■ Your assignment ■
Repeat exactly the lines of the entries below from the one with "BAT101: 12V (plus" through the one with "D102: LED (A", both ends included, and nothing else.

▬▬▬

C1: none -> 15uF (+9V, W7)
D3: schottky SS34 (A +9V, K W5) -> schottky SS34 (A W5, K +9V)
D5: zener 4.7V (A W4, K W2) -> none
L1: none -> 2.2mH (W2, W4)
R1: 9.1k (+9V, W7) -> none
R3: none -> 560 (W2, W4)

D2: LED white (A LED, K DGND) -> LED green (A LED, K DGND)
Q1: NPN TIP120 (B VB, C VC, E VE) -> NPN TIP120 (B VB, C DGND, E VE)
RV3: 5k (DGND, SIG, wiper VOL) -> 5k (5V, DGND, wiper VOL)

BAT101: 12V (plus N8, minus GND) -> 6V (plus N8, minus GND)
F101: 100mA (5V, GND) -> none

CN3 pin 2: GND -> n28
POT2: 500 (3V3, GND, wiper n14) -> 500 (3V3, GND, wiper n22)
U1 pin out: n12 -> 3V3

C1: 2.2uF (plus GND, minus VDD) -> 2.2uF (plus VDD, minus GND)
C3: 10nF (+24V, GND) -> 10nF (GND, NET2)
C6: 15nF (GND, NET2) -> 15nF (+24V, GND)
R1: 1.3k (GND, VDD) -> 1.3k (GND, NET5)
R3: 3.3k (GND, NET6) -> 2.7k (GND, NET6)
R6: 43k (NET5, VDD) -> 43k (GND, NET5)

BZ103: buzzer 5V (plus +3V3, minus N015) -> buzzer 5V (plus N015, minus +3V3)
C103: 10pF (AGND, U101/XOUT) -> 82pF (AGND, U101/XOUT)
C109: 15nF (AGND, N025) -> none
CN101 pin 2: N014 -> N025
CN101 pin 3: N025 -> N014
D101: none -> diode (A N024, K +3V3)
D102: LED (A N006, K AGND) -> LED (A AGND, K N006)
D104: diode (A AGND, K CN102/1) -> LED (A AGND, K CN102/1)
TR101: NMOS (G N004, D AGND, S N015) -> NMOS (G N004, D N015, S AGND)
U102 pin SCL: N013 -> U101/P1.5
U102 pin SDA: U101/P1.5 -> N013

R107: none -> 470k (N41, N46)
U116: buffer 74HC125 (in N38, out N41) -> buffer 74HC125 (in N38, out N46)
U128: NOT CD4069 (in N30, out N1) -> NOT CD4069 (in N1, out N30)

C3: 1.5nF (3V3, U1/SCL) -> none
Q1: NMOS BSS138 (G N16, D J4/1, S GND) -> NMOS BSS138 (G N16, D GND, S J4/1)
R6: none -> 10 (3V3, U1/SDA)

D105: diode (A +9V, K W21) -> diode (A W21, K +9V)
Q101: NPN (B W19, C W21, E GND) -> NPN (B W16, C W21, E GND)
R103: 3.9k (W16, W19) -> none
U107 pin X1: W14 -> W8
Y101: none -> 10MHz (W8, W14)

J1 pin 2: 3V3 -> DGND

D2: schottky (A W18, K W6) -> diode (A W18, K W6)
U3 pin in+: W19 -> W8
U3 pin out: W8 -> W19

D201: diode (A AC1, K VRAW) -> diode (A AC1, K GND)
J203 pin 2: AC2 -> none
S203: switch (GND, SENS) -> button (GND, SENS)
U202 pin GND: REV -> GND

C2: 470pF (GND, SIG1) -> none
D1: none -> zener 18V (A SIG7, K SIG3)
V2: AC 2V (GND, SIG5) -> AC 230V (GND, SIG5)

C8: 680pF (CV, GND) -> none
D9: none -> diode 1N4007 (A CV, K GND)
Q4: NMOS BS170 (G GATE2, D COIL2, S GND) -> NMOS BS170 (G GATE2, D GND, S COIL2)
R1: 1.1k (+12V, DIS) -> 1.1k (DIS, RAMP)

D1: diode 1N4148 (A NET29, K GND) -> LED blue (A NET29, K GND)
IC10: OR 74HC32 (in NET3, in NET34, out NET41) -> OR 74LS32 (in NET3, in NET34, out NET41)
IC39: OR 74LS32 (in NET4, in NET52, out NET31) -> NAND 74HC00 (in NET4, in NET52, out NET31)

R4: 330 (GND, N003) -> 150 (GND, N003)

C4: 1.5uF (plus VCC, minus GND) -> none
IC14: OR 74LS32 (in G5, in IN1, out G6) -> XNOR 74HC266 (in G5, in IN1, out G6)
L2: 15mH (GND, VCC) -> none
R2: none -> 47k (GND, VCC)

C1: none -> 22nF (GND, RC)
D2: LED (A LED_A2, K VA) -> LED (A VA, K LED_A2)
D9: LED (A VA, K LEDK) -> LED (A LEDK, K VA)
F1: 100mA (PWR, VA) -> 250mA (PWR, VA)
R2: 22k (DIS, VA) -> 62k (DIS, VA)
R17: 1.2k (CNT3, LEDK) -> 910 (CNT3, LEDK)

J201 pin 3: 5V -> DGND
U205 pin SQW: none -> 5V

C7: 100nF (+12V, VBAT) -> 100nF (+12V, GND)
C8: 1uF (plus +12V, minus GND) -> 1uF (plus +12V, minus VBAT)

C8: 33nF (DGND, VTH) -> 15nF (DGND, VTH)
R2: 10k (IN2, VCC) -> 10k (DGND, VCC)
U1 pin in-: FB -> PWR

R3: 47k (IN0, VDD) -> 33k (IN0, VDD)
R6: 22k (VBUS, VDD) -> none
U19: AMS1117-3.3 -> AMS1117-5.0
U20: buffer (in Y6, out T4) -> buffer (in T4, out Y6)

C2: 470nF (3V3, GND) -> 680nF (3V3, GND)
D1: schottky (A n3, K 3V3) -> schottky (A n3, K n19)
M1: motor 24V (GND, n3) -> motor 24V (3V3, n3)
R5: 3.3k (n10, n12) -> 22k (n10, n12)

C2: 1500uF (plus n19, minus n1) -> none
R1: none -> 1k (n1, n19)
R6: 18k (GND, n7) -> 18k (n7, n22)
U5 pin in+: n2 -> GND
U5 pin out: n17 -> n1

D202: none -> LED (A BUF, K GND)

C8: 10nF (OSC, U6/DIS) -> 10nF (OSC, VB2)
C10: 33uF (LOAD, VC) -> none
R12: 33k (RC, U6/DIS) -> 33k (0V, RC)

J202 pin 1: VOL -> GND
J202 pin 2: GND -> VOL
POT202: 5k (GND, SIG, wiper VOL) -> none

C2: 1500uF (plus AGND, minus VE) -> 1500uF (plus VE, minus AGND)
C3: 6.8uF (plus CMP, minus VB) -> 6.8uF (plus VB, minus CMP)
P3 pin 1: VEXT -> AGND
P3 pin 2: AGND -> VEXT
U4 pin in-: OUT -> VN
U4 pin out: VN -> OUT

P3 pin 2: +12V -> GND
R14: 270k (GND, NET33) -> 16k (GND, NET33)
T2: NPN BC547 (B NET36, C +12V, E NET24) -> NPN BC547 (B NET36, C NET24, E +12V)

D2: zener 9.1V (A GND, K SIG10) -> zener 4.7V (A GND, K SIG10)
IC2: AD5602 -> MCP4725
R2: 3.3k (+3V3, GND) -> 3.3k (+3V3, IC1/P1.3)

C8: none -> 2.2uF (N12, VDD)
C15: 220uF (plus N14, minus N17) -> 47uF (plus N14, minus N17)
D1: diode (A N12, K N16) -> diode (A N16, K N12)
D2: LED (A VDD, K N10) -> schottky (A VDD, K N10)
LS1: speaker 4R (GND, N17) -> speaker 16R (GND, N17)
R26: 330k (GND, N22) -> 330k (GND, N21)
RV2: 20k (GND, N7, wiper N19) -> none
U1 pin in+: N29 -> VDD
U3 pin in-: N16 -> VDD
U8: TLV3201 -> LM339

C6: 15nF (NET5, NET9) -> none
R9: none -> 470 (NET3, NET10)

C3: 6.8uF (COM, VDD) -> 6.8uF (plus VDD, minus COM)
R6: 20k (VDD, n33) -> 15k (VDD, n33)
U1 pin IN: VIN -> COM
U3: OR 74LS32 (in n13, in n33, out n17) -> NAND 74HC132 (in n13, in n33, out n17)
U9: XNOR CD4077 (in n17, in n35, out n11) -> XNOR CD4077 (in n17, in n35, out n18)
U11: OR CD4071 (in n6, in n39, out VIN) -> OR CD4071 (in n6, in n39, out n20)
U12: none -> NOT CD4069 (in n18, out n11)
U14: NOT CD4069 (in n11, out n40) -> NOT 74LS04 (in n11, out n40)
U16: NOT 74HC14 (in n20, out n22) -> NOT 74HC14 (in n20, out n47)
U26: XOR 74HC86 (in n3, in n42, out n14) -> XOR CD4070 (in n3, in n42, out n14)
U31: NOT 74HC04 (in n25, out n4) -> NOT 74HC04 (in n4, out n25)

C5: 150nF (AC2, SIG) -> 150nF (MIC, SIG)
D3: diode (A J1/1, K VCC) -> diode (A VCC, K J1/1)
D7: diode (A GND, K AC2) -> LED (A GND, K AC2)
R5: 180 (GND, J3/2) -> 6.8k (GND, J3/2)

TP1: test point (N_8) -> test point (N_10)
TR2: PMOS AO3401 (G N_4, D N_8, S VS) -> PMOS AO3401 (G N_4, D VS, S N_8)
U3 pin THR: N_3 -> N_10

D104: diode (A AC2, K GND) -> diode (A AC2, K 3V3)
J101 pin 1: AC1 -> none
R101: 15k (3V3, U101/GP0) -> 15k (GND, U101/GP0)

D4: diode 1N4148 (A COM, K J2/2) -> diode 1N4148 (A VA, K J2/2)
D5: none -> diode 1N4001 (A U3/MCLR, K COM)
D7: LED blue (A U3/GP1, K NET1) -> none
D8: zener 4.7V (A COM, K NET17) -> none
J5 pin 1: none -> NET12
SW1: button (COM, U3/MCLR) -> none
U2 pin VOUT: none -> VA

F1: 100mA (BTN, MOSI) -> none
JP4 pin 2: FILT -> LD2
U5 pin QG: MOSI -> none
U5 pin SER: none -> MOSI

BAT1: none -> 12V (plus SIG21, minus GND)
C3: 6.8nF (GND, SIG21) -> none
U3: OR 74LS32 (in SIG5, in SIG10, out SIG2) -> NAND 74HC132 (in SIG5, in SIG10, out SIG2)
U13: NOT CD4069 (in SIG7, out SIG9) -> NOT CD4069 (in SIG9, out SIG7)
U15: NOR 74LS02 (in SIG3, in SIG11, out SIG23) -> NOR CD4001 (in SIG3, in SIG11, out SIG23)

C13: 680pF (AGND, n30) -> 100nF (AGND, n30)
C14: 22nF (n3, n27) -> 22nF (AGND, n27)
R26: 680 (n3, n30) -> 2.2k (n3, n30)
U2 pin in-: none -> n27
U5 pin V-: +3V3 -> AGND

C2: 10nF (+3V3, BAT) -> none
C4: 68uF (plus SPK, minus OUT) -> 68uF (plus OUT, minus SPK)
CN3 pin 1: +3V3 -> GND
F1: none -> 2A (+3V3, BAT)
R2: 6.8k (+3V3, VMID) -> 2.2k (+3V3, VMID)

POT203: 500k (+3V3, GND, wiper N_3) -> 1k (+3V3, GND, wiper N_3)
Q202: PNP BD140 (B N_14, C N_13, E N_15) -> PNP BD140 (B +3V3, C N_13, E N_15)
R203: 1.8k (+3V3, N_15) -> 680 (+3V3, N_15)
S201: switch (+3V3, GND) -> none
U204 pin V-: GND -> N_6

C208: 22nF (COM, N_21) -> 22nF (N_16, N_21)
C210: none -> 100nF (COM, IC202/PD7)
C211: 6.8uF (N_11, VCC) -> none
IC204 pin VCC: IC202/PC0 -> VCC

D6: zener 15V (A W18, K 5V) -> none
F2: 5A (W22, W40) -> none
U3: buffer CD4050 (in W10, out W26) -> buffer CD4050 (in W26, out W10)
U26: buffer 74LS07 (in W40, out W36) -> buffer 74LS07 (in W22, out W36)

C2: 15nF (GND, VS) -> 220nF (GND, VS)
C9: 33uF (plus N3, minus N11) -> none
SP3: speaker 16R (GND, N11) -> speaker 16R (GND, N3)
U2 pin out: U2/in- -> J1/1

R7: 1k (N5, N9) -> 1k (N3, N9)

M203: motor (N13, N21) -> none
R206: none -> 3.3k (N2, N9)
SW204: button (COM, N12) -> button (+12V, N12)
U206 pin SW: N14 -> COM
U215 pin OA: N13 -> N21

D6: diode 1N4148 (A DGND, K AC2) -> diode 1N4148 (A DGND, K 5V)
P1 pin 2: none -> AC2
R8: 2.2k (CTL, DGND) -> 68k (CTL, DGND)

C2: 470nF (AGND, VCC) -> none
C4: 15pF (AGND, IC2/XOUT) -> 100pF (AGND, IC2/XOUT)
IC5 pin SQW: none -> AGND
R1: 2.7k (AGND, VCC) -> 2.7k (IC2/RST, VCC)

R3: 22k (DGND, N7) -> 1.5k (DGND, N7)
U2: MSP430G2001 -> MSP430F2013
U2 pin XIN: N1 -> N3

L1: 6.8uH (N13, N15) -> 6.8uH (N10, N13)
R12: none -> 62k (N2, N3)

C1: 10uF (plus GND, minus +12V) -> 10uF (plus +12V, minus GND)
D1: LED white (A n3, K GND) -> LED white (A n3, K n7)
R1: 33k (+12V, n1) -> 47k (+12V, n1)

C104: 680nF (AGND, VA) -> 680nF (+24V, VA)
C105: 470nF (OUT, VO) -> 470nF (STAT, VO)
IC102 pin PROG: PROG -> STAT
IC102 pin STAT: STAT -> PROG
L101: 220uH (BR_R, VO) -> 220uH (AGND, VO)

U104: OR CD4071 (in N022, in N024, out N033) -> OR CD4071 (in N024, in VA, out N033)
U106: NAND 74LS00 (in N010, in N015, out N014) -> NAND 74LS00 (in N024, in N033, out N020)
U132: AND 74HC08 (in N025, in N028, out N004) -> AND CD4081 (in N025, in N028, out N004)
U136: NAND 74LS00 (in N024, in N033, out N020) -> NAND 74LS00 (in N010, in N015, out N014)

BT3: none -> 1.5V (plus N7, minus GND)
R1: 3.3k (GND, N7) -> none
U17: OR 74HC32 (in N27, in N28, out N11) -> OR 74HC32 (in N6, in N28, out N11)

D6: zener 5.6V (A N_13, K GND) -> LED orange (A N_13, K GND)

▬▬▬

■ Answer section ■
BAT101: 12V (plus N8, minus GND) -> 6V (plus N8, minus GND)
F101: 100mA (5V, GND) -> none

CN3 pin 2: GND -> n28
POT2: 500 (3V3, GND, wiper n14) -> 500 (3V3, GND, wiper n22)
U1 pin out: n12 -> 3V3

C1: 2.2uF (plus GND, minus VDD) -> 2.2uF (plus VDD, minus GND)
C3: 10nF (+24V, GND) -> 10nF (GND, NET2)
C6: 15nF (GND, NET2) -> 15nF (+24V, GND)
R1: 1.3k (GND, VDD) -> 1.3k (GND, NET5)
R3: 3.3k (GND, NET6) -> 2.7k (GND, NET6)
R6: 43k (NET5, VDD) -> 43k (GND, NET5)

BZ103: buzzer 5V (plus +3V3, minus N015) -> buzzer 5V (plus N015, minus +3V3)
C103: 10pF (AGND, U101/XOUT) -> 82pF (AGND, U101/XOUT)
C109: 15nF (AGND, N025) -> none
CN101 pin 2: N014 -> N025
CN101 pin 3: N025 -> N014
D101: none -> diode (A N024, K +3V3)
D102: LED (A N006, K AGND) -> LED (A AGND, K N006)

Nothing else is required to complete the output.